> Exercise prompt
Return each entry word for word, without its pictures.

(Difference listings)

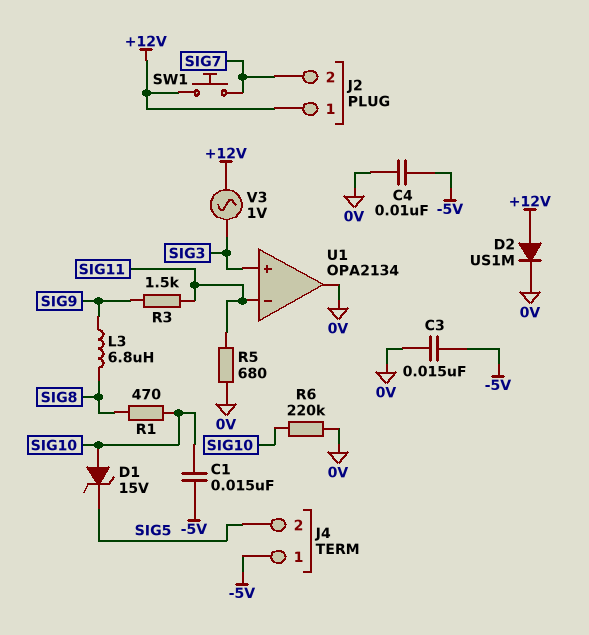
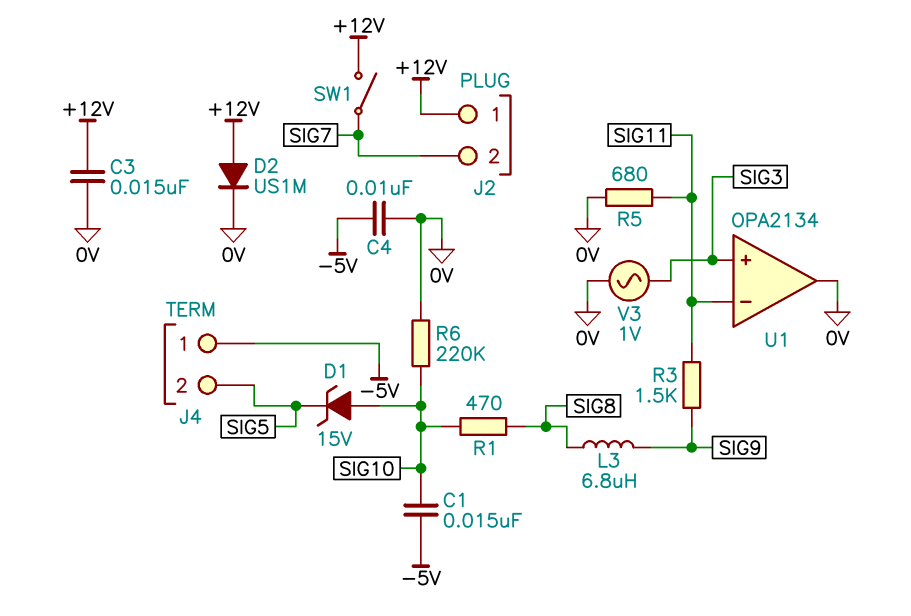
C3: 15nF (-5V, 0V) -> 15nF (+12V, 0V)
SW1: button (+12V, SIG7) -> switch (+12V, SIG7)
V3: AC 1V (+12V, SIG3) -> AC 1V (0V, SIG3)

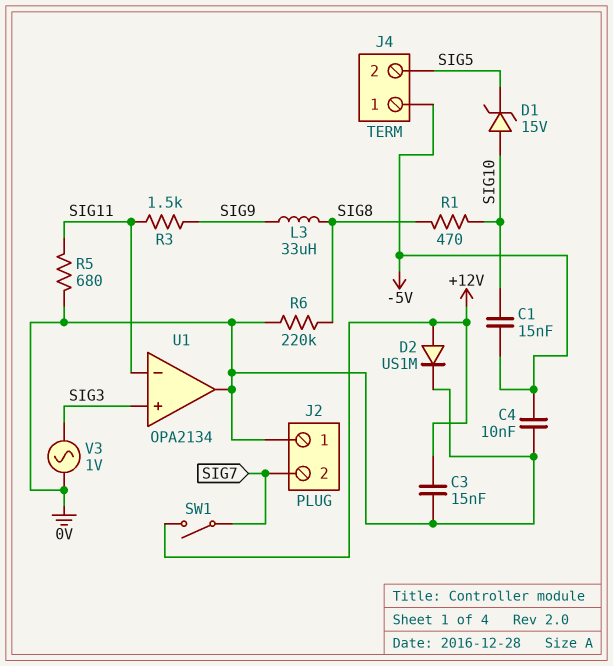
J2 pin 1: +12V -> 0V
L3: 6.8uH (SIG8, SIG9) -> 33uH (SIG8, SIG9)
R6: 220k (0V, SIG10) -> 220k (0V, SIG8)

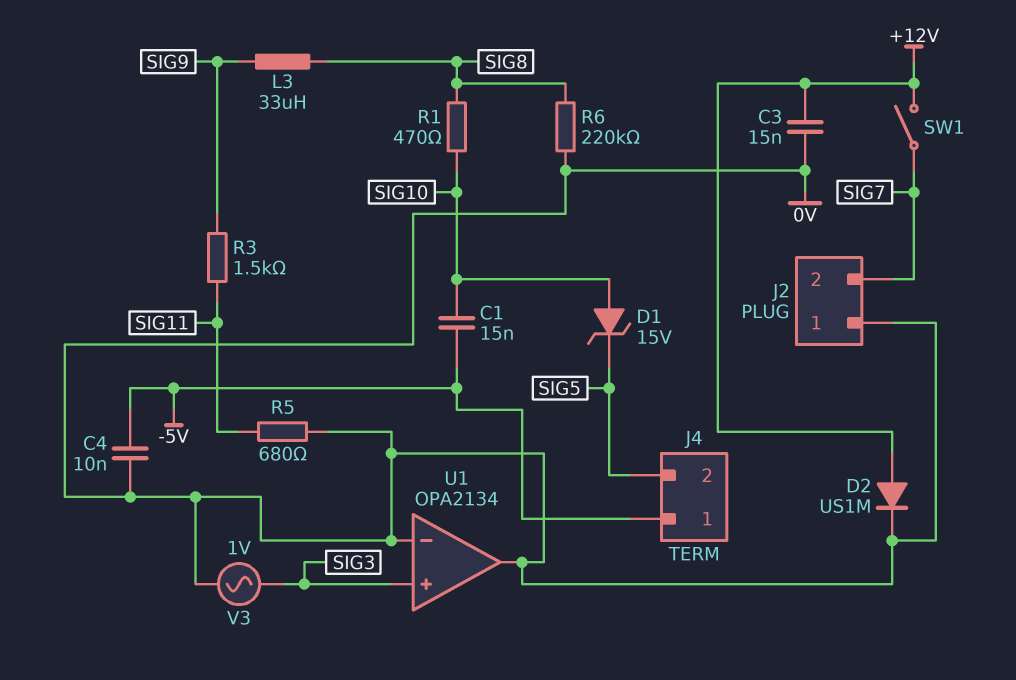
U1 pin in-: SIG11 -> 0V

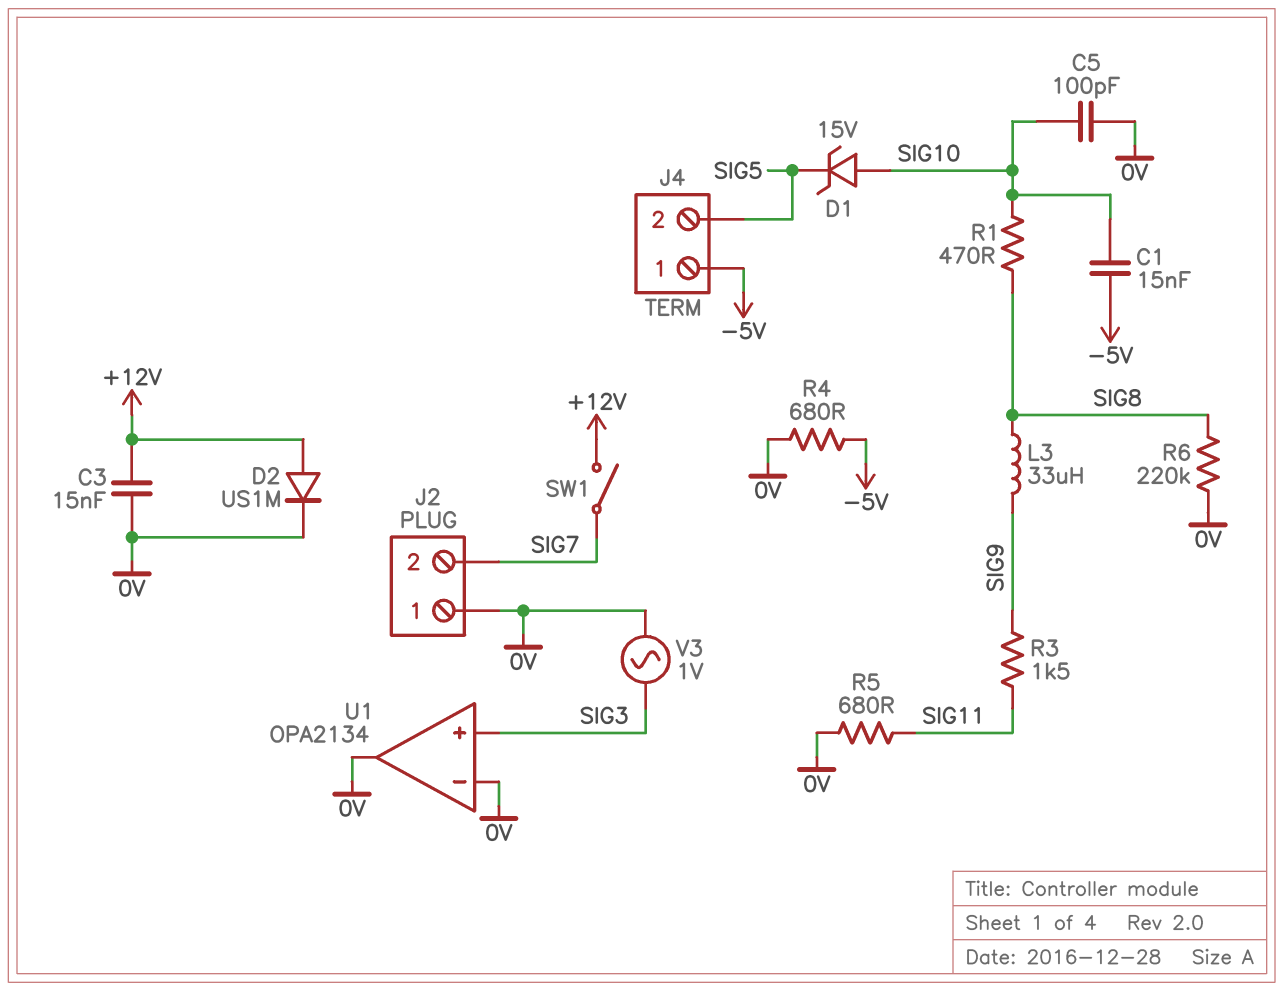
C4: 10nF (-5V, 0V) -> none
C5: none -> 100pF (0V, SIG10)
R4: none -> 680 (-5V, 0V)

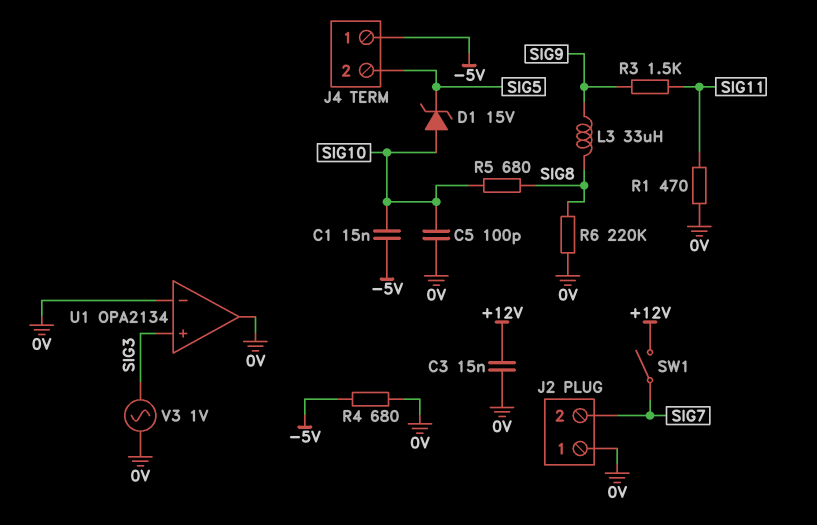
D2: diode US1M (A +12V, K 0V) -> none
R1: 470 (SIG8, SIG10) -> 470 (0V, SIG11)
R5: 680 (0V, SIG11) -> 680 (SIG8, SIG10)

> Answer to this exercise
C3: 15nF (-5V, 0V) -> 15nF (+12V, 0V)
SW1: button (+12V, SIG7) -> switch (+12V, SIG7)
V3: AC 1V (+12V, SIG3) -> AC 1V (0V, SIG3)

J2 pin 1: +12V -> 0V
L3: 6.8uH (SIG8, SIG9) -> 33uH (SIG8, SIG9)
R6: 220k (0V, SIG10) -> 220k (0V, SIG8)

U1 pin in-: SIG11 -> 0V

C4: 10nF (-5V, 0V) -> none
C5: none -> 100pF (0V, SIG10)
R4: none -> 680 (-5V, 0V)

D2: diode US1M (A +12V, K 0V) -> none
R1: 470 (SIG8, SIG10) -> 470 (0V, SIG11)
R5: 680 (0V, SIG11) -> 680 (SIG8, SIG10)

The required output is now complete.